Satellite images with object coordinates:
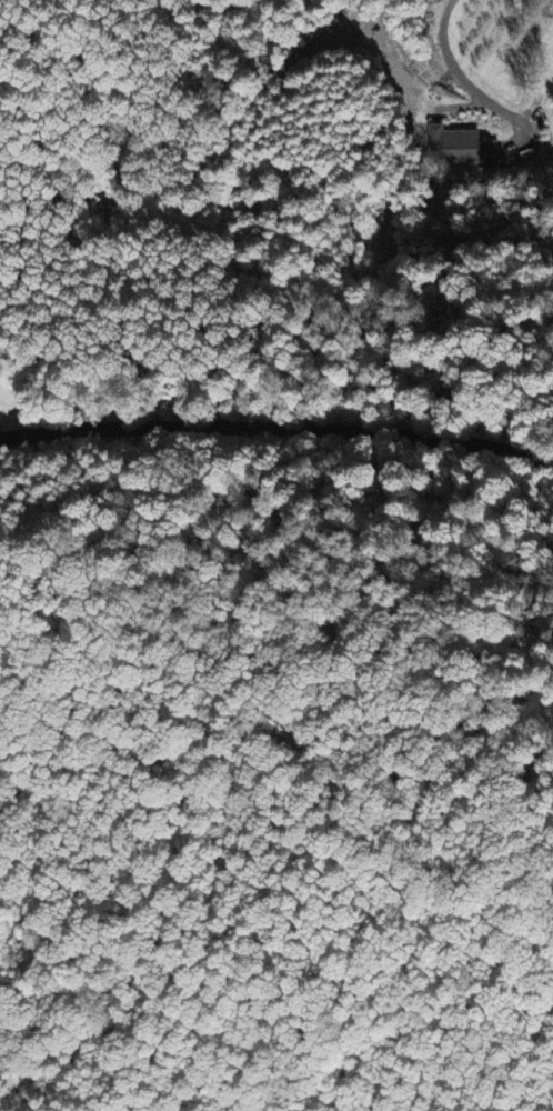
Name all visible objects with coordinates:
road: (444, 43)
building: (477, 149)
road: (278, 427)
road: (315, 648)
road: (1, 729)

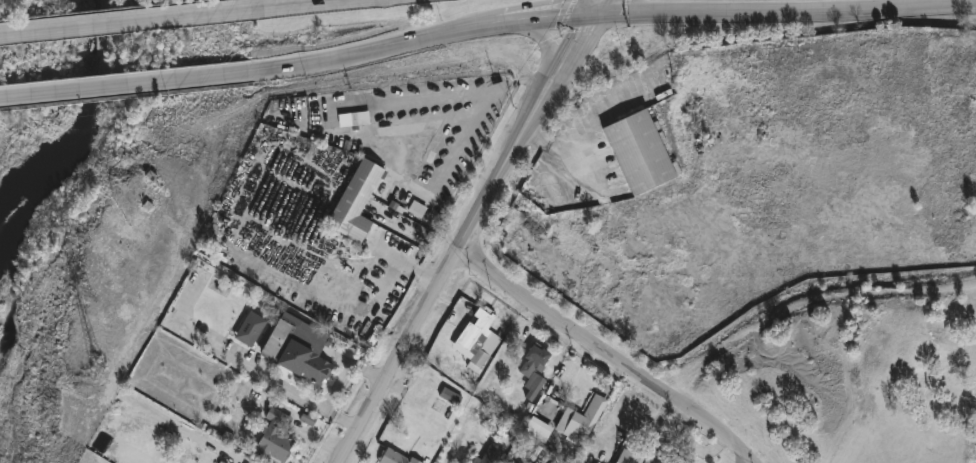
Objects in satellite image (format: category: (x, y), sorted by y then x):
road: (333, 5)
road: (774, 16)
road: (190, 18)
road: (536, 24)
road: (51, 30)
road: (546, 38)
road: (561, 43)
road: (581, 48)
road: (379, 57)
road: (144, 85)
road: (16, 95)
road: (459, 95)
road: (468, 136)
building: (640, 152)
road: (562, 156)
building: (356, 202)
road: (397, 254)
road: (443, 277)
power tower: (86, 292)
building: (252, 329)
building: (481, 337)
building: (298, 348)
road: (609, 352)
building: (536, 357)
power tower: (99, 369)
road: (281, 384)
building: (535, 385)
building: (582, 419)
building: (546, 433)
building: (275, 436)
building: (491, 454)
building: (396, 457)
building: (641, 457)
building: (677, 460)

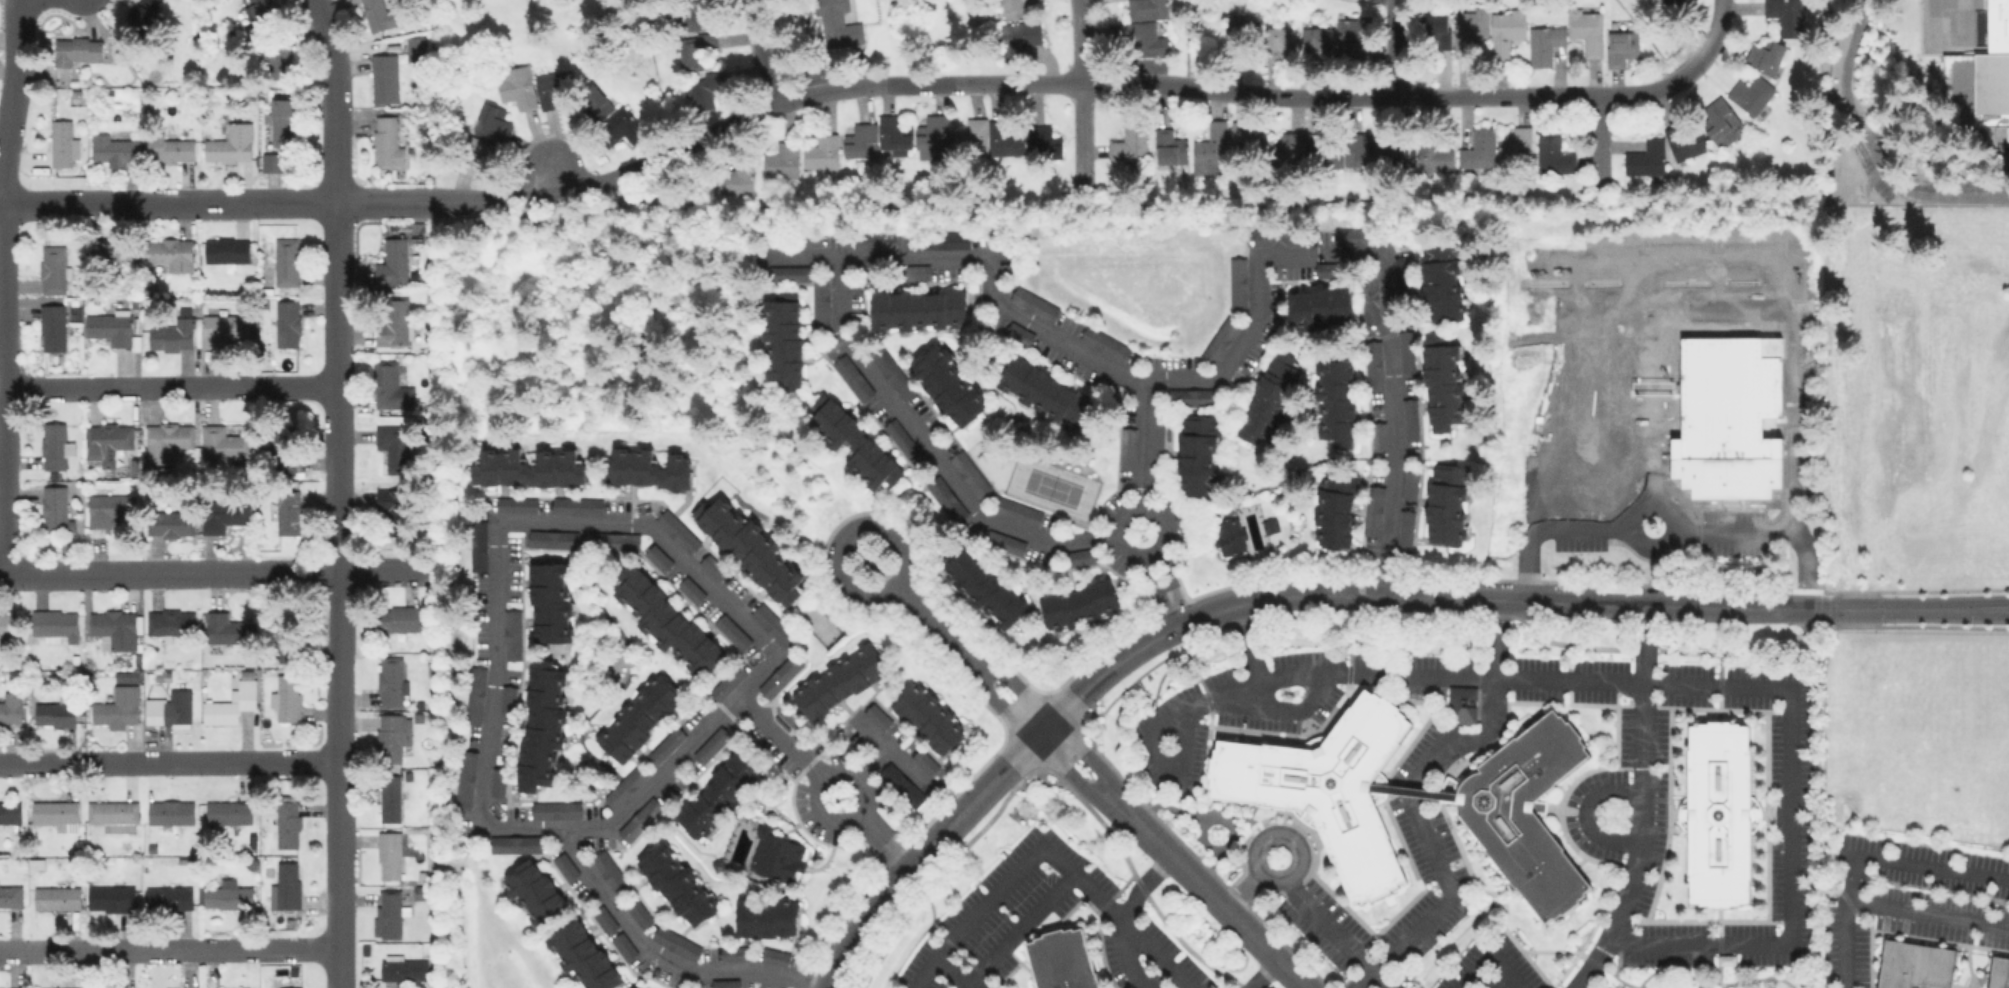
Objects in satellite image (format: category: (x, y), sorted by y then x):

TASK: With the images left out, set down every entry exactly.

EXERCISE RESULT:
Name all visible objects with coordinates:
road: (444, 43)
building: (477, 149)
road: (278, 427)
road: (315, 648)
road: (1, 729)

Objects in satellite image (format: category: (x, y), sorted by y then x):
road: (333, 5)
road: (774, 16)
road: (190, 18)
road: (536, 24)
road: (51, 30)
road: (546, 38)
road: (561, 43)
road: (581, 48)
road: (379, 57)
road: (144, 85)
road: (16, 95)
road: (459, 95)
road: (468, 136)
building: (640, 152)
road: (562, 156)
building: (356, 202)
road: (397, 254)
road: (443, 277)
power tower: (86, 292)
building: (252, 329)
building: (481, 337)
building: (298, 348)
road: (609, 352)
building: (536, 357)
power tower: (99, 369)
road: (281, 384)
building: (535, 385)
building: (582, 419)
building: (546, 433)
building: (275, 436)
building: (491, 454)
building: (396, 457)
building: (641, 457)
building: (677, 460)

Objects in satellite image (format: category: (x, y), sorted by y then x):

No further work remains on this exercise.